PROBLEM TO WORK ON: Could you print, exactly and without pictures, only the lines from the one with "pyramid <708, 146>" through the end of the records below?

RECORDS TO PROCESS:
****************

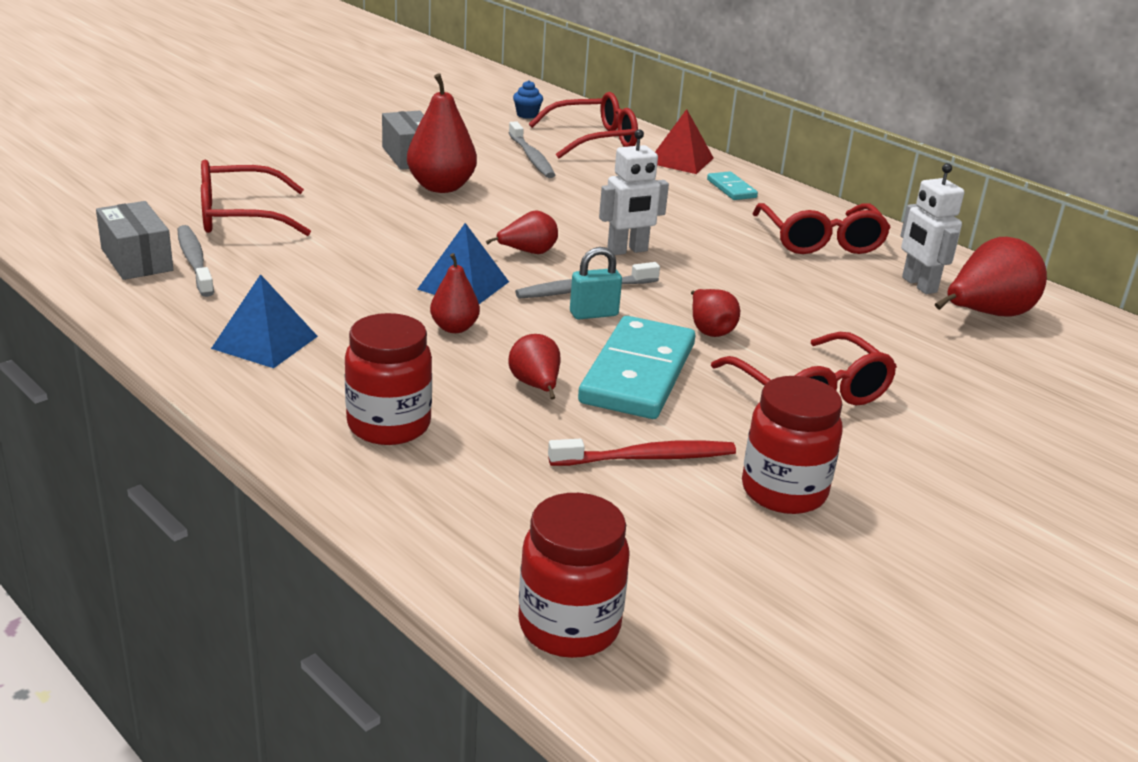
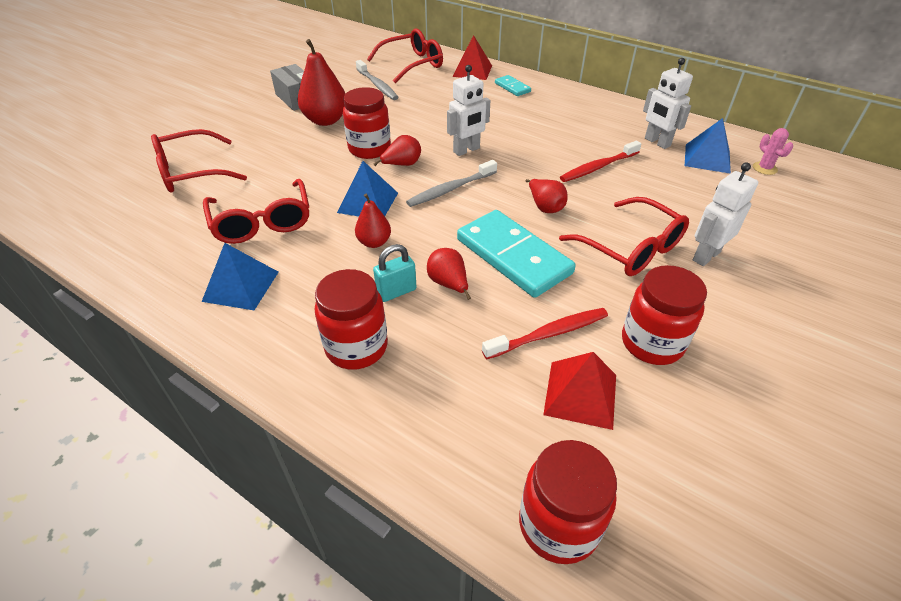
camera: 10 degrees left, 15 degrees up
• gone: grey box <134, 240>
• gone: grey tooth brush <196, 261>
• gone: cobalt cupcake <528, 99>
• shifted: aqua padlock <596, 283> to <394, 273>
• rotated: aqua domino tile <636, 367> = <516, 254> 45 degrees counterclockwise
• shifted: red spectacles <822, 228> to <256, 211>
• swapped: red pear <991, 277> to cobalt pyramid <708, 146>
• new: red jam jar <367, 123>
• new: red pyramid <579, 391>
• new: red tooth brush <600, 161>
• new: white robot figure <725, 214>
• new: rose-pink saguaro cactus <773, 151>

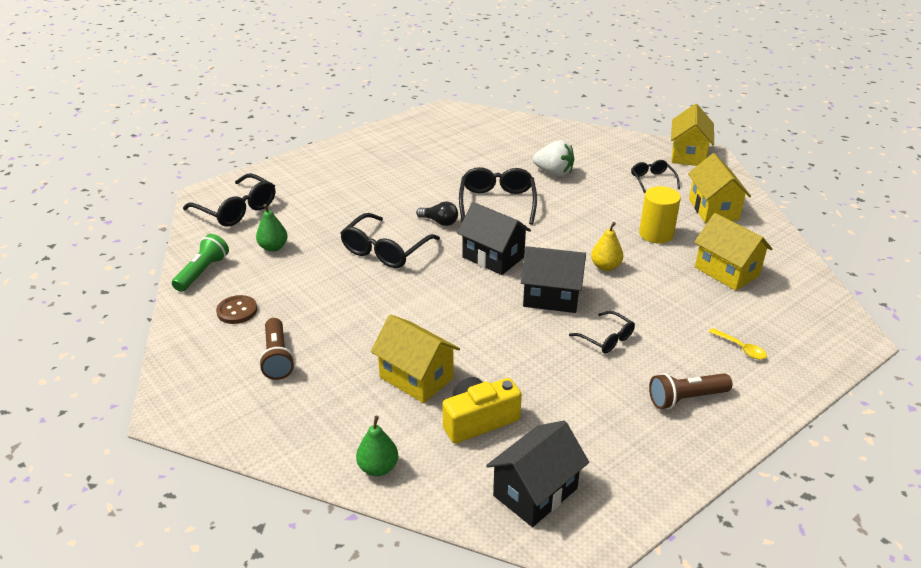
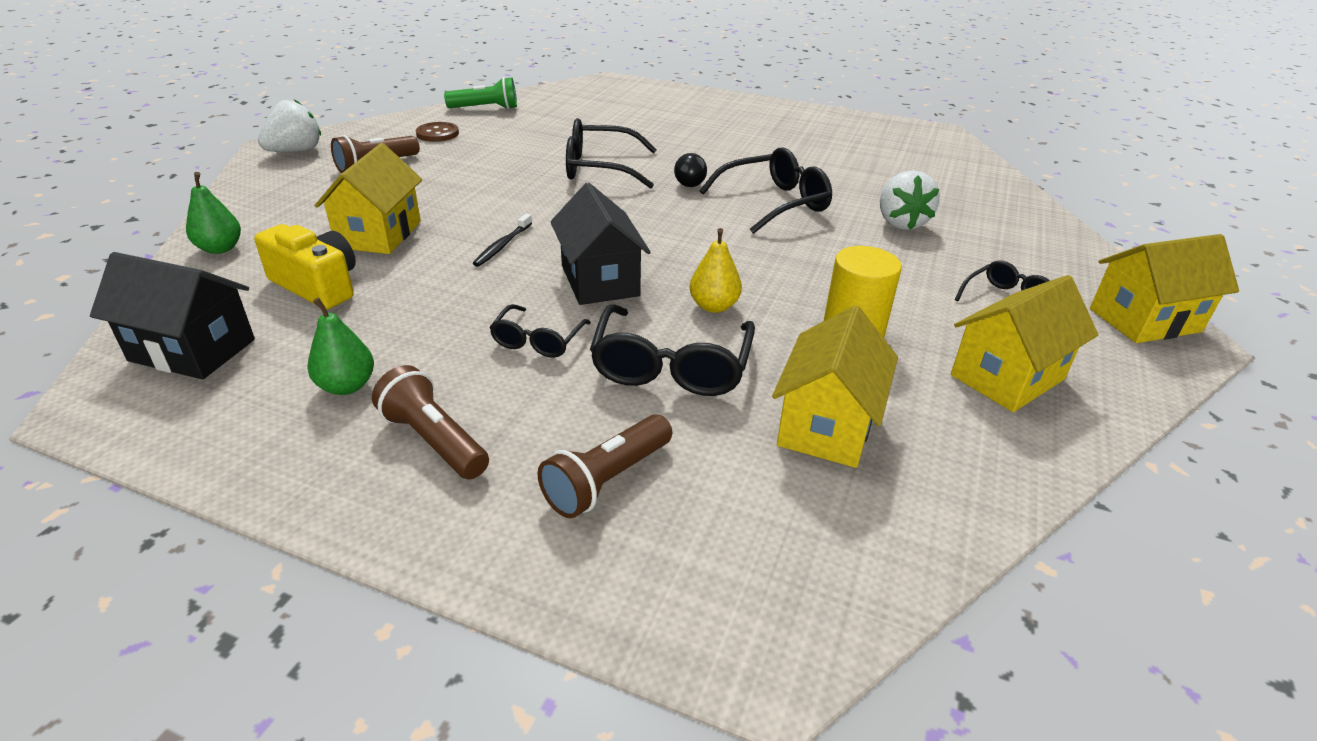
camera: 60 degrees right, 0 degrees up
• shifted: ebony spectacles <229, 200> to <672, 350>
• shifted: leaf-green pear <272, 228> to <340, 346>
• gone: ebony house <494, 238>
• swapped: bright yellow spoon <738, 344> to brown torch <605, 466>
• new: white strawberry <289, 125>
• new: ebony tooth brush <502, 240>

****************

ANSWER FOR THIS EXERCISE:
• swapped: red pear <991, 277> to cobalt pyramid <708, 146>
• new: red jam jar <367, 123>
• new: red pyramid <579, 391>
• new: red tooth brush <600, 161>
• new: white robot figure <725, 214>
• new: rose-pink saguaro cactus <773, 151>

camera: 60 degrees right, 0 degrees up
• shifted: ebony spectacles <229, 200> to <672, 350>
• shifted: leaf-green pear <272, 228> to <340, 346>
• gone: ebony house <494, 238>
• swapped: bright yellow spoon <738, 344> to brown torch <605, 466>
• new: white strawberry <289, 125>
• new: ebony tooth brush <502, 240>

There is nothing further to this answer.